##### Data extracts #####

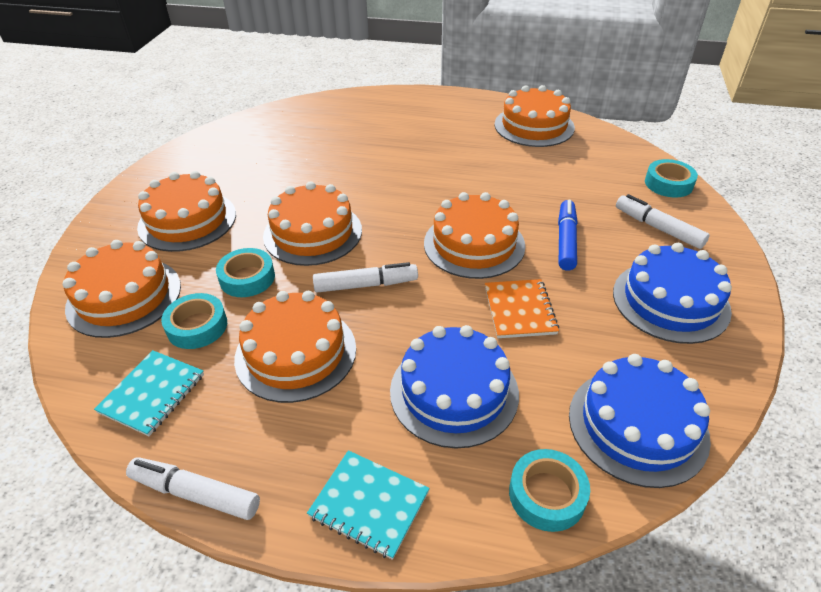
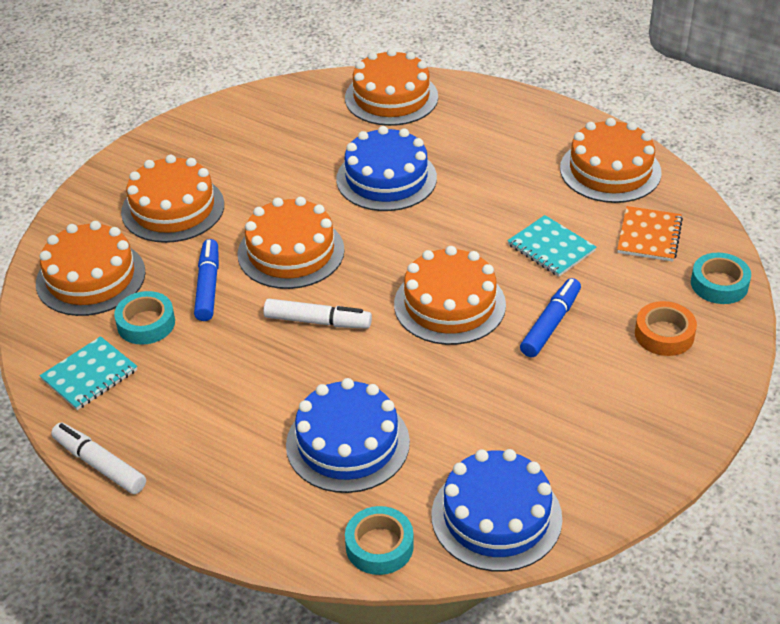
camera: 20 degrees right, 0 degrees up
(247, 278) = (208, 286): turquoise tape -> blue marker
(296, 353) = (223, 371): orange cake -> orange cake (391, 97)
(369, 504) = (230, 511): turquoise notebook -> turquoise notebook (551, 248)
(520, 310) = (454, 385): orange notebook -> orange notebook (649, 236)
(658, 228) = (664, 334): white marker -> orange tape
(670, 301) = (615, 415): blue cake -> blue cake (386, 178)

#####

*Assignment:* The lines to reproduce run from the one that contains "(520, 310) = (454, 385): orange" through the last line above; copy them exactly.

*Expected answer:*
(520, 310) = (454, 385): orange notebook -> orange notebook (649, 236)
(658, 228) = (664, 334): white marker -> orange tape
(670, 301) = (615, 415): blue cake -> blue cake (386, 178)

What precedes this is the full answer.